==== Dataset entries
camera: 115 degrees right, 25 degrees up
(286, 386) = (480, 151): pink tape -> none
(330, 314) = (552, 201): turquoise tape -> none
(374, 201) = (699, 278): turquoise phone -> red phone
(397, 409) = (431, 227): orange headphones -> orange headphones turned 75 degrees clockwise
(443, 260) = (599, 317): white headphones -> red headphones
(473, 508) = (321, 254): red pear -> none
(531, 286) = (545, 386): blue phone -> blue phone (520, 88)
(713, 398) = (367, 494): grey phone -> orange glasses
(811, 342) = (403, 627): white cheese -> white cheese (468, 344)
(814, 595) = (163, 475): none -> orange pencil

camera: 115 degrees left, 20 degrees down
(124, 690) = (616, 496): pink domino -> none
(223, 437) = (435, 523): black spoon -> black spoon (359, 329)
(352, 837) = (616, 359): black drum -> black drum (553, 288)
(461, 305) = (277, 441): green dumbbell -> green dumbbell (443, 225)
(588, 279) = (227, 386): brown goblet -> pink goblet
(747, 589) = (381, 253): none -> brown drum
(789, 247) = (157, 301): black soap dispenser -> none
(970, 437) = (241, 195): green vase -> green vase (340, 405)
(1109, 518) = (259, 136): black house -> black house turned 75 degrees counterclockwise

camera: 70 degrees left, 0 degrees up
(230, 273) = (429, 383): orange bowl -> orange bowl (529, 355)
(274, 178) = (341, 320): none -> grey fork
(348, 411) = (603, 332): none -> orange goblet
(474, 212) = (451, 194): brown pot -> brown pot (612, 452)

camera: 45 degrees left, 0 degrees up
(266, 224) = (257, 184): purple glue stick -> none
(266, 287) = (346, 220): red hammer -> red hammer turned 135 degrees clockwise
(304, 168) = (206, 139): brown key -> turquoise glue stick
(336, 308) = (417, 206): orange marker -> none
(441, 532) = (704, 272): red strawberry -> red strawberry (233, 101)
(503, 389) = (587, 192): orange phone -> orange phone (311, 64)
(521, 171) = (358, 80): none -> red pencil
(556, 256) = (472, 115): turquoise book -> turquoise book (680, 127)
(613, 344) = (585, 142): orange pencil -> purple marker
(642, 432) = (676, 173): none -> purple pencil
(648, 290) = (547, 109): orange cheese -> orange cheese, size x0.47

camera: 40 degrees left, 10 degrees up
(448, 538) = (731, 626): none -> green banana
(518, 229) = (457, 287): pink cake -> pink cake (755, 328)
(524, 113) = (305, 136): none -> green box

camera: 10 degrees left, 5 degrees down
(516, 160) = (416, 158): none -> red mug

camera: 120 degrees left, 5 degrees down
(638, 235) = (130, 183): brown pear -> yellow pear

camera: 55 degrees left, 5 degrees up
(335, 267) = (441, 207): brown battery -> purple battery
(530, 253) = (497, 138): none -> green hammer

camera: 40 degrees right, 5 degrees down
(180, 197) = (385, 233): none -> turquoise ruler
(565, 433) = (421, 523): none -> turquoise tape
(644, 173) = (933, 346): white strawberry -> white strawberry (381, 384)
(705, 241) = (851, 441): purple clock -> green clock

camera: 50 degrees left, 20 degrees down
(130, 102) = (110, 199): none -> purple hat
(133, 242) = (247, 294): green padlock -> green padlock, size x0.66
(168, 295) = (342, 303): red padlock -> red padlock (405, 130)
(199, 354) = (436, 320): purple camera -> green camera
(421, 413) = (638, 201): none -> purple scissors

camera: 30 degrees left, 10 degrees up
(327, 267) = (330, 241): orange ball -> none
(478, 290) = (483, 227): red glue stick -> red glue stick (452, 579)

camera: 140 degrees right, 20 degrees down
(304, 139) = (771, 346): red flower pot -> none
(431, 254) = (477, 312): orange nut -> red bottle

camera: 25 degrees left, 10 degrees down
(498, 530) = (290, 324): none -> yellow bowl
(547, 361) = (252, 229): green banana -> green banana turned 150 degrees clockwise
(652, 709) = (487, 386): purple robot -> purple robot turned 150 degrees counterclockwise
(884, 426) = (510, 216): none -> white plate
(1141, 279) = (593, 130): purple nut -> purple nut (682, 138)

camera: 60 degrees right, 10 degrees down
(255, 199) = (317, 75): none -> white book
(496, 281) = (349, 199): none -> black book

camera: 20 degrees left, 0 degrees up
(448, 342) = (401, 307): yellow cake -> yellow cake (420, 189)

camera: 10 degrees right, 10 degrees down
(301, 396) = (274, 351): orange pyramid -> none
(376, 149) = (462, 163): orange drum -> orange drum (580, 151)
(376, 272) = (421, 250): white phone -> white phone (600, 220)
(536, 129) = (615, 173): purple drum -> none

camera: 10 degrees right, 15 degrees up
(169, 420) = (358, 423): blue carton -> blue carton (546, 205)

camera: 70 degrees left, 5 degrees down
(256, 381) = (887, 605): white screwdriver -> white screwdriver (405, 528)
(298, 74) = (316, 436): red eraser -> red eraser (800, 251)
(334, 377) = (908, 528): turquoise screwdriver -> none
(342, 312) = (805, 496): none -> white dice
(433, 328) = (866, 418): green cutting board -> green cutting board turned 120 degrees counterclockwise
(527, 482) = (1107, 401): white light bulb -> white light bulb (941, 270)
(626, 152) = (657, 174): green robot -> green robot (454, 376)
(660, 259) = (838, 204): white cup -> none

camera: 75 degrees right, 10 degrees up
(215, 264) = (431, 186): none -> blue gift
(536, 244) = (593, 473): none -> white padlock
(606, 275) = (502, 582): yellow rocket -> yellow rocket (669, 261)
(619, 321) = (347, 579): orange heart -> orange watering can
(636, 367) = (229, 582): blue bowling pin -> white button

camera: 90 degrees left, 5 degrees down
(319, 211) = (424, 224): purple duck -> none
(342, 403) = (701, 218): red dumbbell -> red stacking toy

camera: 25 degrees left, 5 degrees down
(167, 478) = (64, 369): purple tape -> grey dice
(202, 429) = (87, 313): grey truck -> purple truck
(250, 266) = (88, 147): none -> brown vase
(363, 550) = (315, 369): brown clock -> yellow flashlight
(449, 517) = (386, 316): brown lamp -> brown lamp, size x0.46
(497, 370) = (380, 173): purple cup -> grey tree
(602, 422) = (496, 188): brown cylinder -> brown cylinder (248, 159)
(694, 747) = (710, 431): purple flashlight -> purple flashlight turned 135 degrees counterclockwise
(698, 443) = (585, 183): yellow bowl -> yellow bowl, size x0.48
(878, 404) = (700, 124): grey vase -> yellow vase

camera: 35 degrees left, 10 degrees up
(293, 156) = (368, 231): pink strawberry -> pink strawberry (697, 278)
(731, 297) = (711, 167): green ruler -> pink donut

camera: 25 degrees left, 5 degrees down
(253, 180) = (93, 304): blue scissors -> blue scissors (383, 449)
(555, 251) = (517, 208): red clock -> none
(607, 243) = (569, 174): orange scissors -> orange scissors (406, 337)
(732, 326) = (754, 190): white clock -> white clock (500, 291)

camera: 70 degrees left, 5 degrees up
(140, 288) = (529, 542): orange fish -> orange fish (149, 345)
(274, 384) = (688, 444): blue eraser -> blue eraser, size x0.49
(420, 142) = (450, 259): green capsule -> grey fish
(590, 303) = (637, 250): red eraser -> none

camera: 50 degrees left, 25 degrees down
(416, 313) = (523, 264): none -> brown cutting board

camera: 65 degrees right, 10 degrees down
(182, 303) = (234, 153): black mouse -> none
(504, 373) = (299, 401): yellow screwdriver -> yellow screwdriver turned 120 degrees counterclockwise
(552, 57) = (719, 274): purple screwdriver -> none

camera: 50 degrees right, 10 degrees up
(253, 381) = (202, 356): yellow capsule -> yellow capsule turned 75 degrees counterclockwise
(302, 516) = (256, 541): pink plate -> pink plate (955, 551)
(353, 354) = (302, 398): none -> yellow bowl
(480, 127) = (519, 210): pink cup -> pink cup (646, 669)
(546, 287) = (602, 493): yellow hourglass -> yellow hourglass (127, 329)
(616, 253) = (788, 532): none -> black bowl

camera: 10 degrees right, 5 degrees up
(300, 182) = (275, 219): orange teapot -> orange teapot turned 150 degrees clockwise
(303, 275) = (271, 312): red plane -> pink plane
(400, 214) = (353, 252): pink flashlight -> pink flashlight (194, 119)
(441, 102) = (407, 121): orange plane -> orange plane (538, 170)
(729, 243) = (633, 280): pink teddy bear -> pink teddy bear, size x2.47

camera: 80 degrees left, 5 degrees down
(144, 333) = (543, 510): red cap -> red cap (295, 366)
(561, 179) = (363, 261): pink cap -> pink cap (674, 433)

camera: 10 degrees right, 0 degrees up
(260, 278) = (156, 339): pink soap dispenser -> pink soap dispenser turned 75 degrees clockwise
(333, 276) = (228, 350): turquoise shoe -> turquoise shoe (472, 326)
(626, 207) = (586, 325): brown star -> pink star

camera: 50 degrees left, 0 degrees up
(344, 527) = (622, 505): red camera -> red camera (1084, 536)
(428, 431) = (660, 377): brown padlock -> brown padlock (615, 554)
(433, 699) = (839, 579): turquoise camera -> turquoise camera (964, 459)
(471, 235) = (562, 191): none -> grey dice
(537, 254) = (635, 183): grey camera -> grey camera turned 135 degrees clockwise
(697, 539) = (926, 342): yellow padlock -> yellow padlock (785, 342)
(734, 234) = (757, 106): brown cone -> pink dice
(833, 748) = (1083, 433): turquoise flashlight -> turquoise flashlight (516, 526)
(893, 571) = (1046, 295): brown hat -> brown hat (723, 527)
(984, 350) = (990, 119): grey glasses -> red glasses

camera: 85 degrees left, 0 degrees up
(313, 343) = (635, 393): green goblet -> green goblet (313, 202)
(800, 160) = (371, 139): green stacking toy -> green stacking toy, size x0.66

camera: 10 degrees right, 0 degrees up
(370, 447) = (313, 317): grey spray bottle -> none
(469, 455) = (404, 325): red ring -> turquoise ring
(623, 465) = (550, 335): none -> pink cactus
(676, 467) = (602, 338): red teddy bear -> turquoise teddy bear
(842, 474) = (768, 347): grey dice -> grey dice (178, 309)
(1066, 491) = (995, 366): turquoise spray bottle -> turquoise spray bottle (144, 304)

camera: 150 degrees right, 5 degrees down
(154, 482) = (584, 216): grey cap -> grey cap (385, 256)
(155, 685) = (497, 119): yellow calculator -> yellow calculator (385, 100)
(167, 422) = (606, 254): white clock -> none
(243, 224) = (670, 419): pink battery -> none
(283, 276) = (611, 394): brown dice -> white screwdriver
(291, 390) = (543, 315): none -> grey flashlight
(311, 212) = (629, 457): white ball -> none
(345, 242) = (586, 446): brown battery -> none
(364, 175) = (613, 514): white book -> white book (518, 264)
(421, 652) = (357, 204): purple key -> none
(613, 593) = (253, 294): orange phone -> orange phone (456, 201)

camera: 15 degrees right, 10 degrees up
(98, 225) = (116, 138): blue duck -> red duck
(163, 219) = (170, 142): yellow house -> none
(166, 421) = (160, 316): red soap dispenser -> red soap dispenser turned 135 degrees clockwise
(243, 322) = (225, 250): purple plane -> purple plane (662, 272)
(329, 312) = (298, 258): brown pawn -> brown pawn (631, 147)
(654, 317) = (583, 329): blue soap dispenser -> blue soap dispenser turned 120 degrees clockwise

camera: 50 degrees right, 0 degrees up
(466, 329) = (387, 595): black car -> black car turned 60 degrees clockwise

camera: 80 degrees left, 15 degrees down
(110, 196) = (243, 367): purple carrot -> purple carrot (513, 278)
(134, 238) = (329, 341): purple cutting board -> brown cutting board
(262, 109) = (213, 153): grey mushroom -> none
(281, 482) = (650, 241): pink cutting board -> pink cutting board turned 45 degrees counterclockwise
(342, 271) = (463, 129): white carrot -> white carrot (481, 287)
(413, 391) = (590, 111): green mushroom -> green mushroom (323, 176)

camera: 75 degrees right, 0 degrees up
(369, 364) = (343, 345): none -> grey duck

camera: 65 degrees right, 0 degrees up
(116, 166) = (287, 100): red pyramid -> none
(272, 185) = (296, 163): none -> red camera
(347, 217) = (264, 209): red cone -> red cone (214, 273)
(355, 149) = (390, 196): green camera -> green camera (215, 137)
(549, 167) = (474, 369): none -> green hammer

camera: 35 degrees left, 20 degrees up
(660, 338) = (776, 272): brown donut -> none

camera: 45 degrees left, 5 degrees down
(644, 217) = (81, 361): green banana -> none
========
• [Task objective]: Write down exactly the span of lines above from the one containing "(449, 517) = (386, 316): brown" to the one containing "(274, 384) = (688, 444): blue", both ends included.

• [Response to the task]:
(449, 517) = (386, 316): brown lamp -> brown lamp, size x0.46
(497, 370) = (380, 173): purple cup -> grey tree
(602, 422) = (496, 188): brown cylinder -> brown cylinder (248, 159)
(694, 747) = (710, 431): purple flashlight -> purple flashlight turned 135 degrees counterclockwise
(698, 443) = (585, 183): yellow bowl -> yellow bowl, size x0.48
(878, 404) = (700, 124): grey vase -> yellow vase

camera: 35 degrees left, 10 degrees up
(293, 156) = (368, 231): pink strawberry -> pink strawberry (697, 278)
(731, 297) = (711, 167): green ruler -> pink donut

camera: 25 degrees left, 5 degrees down
(253, 180) = (93, 304): blue scissors -> blue scissors (383, 449)
(555, 251) = (517, 208): red clock -> none
(607, 243) = (569, 174): orange scissors -> orange scissors (406, 337)
(732, 326) = (754, 190): white clock -> white clock (500, 291)

camera: 70 degrees left, 5 degrees up
(140, 288) = (529, 542): orange fish -> orange fish (149, 345)
(274, 384) = (688, 444): blue eraser -> blue eraser, size x0.49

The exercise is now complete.